What the exercise asks:
Reproduce each line of the listing below without any changes, leaving out the picture markers.

Data excerpts

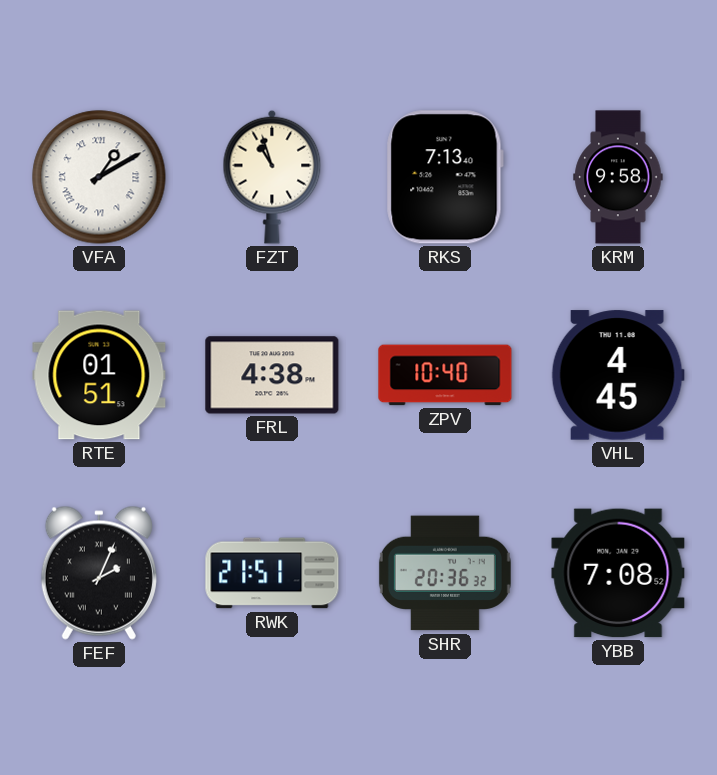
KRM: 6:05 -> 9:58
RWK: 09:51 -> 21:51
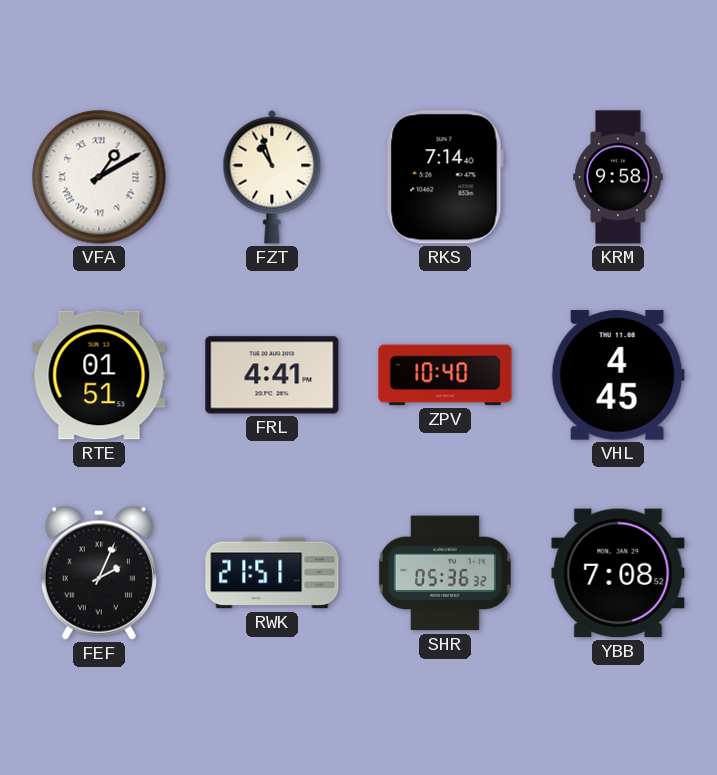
RKS: 7:13 -> 7:14
FRL: 4:38 -> 4:41
SHR: 20:36 -> 05:36
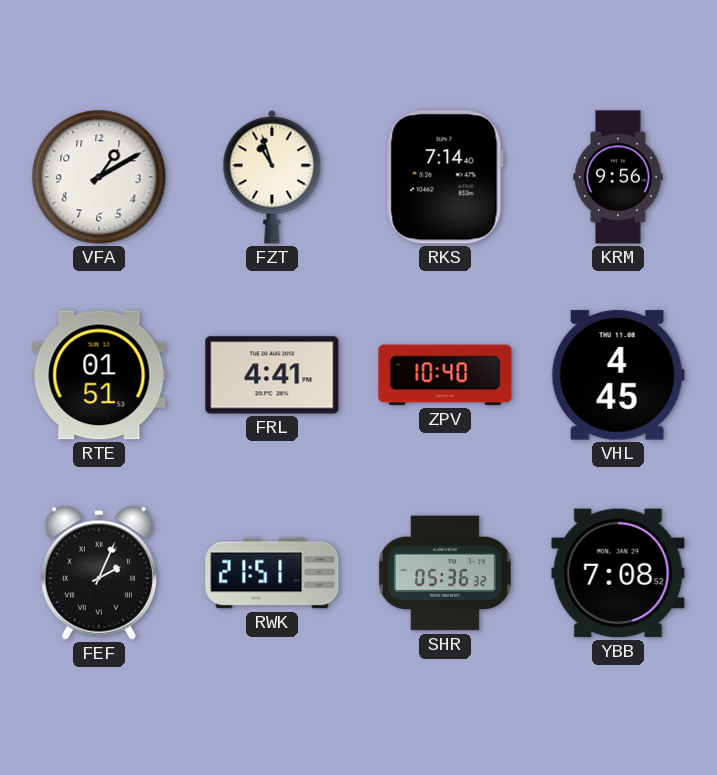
VFA numerals: Roman -> Arabic
KRM: 9:58 -> 9:56
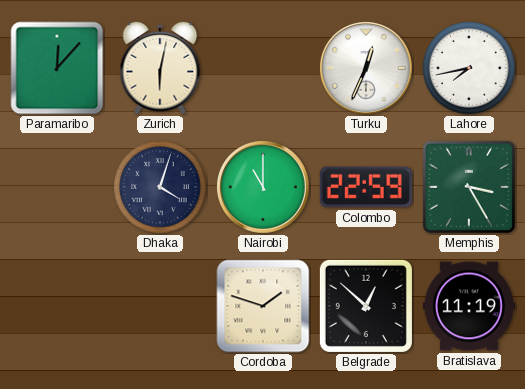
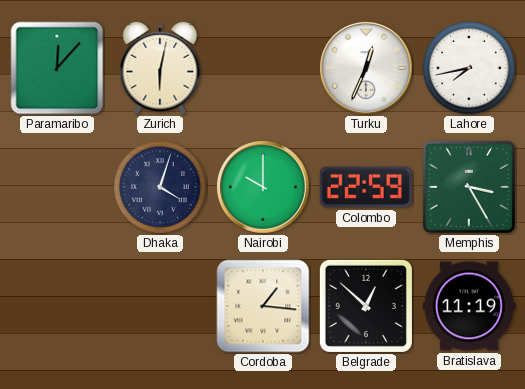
Nairobi: 11:00 -> 10:00
Cordoba: 1:48 -> 1:16
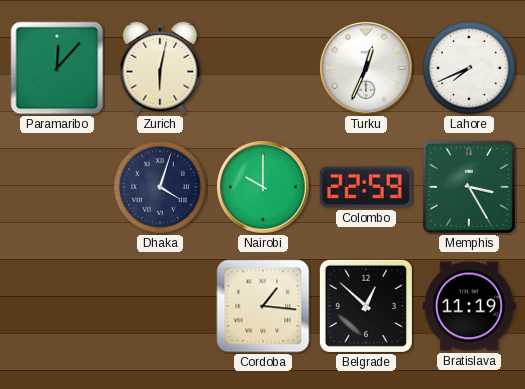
Lahore: 7:43 -> 7:41
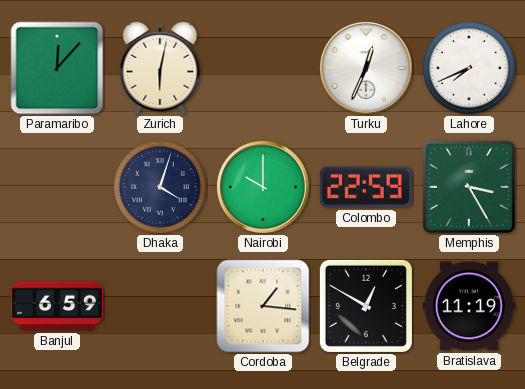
Banjul: none -> 6:59
Belgrade: 12:52 -> 12:50
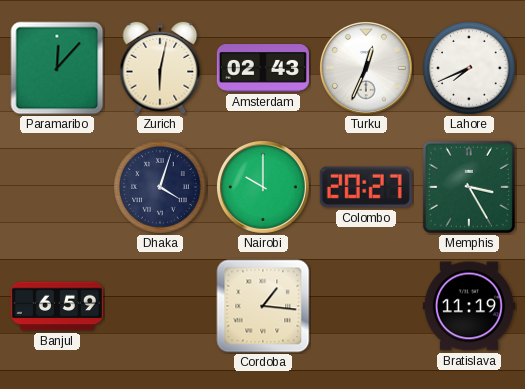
Amsterdam: none -> 02:43
Colombo: 22:59 -> 20:27
Belgrade: 12:50 -> none
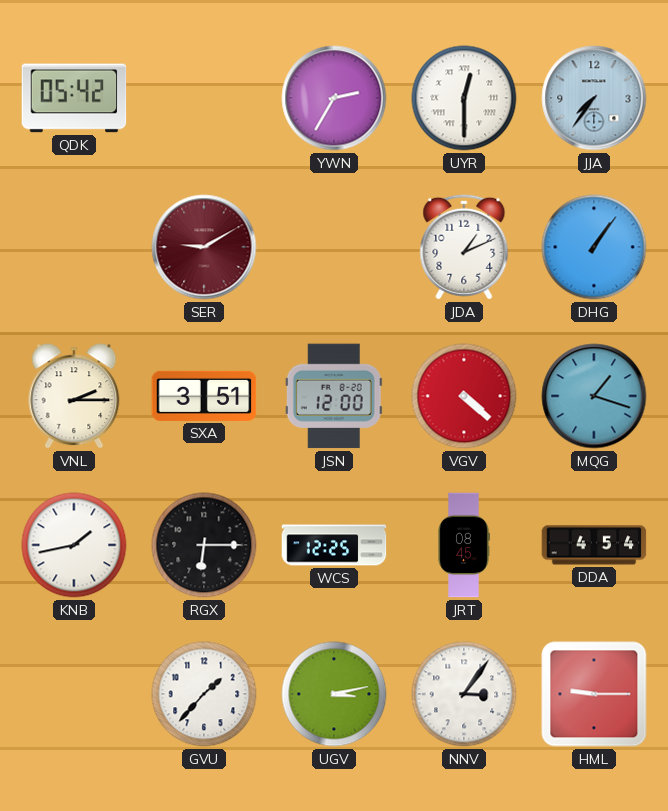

Exercise response:
KRM: 6:05 -> 9:58
RWK: 09:51 -> 21:51
RKS: 7:13 -> 7:14
FRL: 4:38 -> 4:41
SHR: 20:36 -> 05:36
VFA numerals: Roman -> Arabic
KRM: 9:58 -> 9:56
Nairobi: 11:00 -> 10:00
Cordoba: 1:48 -> 1:16
Lahore: 7:43 -> 7:41
Banjul: none -> 6:59
Belgrade: 12:52 -> 12:50
Amsterdam: none -> 02:43
Colombo: 22:59 -> 20:27
Belgrade: 12:50 -> none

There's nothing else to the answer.